(Beginning of Listed entries)

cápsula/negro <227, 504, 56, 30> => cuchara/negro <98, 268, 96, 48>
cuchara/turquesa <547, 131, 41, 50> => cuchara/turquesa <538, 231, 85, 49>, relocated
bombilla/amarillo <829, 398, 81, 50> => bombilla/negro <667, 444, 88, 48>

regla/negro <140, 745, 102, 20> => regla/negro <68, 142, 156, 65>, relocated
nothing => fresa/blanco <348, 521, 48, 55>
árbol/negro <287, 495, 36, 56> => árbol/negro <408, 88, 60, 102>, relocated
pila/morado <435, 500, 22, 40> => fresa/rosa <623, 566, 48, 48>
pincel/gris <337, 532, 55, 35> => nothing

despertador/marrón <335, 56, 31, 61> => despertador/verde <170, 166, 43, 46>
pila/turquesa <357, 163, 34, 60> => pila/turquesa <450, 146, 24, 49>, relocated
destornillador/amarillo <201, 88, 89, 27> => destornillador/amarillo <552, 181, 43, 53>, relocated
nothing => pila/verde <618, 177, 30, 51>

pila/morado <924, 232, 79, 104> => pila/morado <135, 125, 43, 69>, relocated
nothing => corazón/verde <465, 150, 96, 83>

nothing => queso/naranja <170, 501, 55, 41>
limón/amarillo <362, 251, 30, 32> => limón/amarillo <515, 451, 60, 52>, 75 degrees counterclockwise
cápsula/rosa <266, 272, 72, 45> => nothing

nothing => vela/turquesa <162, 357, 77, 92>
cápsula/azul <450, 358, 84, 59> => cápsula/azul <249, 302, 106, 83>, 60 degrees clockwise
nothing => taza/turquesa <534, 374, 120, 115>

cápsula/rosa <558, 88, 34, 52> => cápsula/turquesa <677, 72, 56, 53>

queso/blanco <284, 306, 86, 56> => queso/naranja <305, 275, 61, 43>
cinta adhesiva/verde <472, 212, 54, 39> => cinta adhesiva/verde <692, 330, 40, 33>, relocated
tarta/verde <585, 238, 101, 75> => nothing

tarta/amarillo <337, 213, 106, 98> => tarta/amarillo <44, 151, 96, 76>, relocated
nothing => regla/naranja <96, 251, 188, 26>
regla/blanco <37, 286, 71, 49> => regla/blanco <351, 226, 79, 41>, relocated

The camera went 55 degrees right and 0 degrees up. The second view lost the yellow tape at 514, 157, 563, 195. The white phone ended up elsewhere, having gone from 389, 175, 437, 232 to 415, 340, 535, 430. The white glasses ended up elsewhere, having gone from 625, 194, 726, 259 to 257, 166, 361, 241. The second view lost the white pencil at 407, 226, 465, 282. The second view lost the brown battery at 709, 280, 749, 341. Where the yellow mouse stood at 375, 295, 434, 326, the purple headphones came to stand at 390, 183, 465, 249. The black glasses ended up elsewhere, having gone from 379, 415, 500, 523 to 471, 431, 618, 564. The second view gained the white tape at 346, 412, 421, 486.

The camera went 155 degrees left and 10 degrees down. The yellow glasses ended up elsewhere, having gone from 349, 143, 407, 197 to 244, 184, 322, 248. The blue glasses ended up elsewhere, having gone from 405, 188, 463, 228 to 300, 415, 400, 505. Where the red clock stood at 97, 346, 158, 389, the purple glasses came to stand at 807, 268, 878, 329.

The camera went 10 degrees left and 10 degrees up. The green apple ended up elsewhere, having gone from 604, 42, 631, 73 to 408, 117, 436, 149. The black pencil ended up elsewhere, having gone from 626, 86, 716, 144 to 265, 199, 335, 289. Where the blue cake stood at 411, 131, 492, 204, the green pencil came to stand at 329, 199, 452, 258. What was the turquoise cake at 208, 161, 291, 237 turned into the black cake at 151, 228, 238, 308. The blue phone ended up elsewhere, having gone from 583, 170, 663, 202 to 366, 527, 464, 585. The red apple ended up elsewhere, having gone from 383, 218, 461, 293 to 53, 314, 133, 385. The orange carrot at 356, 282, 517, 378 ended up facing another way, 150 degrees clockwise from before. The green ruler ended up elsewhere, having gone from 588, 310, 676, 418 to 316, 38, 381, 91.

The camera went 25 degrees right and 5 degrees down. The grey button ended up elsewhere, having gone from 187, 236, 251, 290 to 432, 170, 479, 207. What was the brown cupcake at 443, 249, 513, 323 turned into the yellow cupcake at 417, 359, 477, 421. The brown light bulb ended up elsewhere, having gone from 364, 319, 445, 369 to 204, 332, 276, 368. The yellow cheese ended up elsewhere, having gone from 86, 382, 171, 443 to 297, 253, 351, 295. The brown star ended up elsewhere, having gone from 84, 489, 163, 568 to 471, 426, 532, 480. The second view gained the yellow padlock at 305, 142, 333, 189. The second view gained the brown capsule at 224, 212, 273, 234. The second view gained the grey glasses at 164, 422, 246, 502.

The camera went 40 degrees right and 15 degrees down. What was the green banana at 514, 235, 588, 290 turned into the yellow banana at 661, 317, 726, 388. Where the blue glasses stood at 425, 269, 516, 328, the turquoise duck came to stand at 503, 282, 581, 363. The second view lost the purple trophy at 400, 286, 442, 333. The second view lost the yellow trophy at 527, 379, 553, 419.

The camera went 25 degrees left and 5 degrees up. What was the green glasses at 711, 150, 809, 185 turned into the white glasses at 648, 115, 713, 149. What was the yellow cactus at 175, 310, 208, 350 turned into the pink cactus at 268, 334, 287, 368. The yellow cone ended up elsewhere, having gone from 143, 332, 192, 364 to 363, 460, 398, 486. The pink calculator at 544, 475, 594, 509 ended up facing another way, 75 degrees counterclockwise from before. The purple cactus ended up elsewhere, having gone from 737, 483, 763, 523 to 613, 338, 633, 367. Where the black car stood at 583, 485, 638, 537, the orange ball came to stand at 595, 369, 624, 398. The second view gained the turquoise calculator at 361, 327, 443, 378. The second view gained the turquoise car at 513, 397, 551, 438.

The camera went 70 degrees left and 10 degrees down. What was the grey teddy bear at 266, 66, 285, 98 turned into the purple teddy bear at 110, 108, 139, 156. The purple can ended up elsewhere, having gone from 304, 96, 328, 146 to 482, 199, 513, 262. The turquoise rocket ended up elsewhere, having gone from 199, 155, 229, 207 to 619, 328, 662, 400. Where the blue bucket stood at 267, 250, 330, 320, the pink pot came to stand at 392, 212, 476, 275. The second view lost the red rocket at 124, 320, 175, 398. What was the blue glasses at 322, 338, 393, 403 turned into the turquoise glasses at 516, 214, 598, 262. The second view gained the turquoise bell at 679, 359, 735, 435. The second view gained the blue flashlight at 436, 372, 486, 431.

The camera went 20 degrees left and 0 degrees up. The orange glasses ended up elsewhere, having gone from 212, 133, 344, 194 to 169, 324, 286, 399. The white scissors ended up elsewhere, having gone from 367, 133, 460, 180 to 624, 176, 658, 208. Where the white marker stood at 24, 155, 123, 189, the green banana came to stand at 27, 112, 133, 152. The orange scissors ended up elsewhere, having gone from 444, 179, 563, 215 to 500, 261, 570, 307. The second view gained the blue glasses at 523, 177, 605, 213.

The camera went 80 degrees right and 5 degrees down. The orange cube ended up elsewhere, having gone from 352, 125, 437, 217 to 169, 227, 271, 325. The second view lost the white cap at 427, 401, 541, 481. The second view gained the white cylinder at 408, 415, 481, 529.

(End of Listed entries)

● **What this task involves**:
Provide the number of lines in the entries above on which the string "cuchara" is found, and no other text.

● **Solution for this exercise**:
2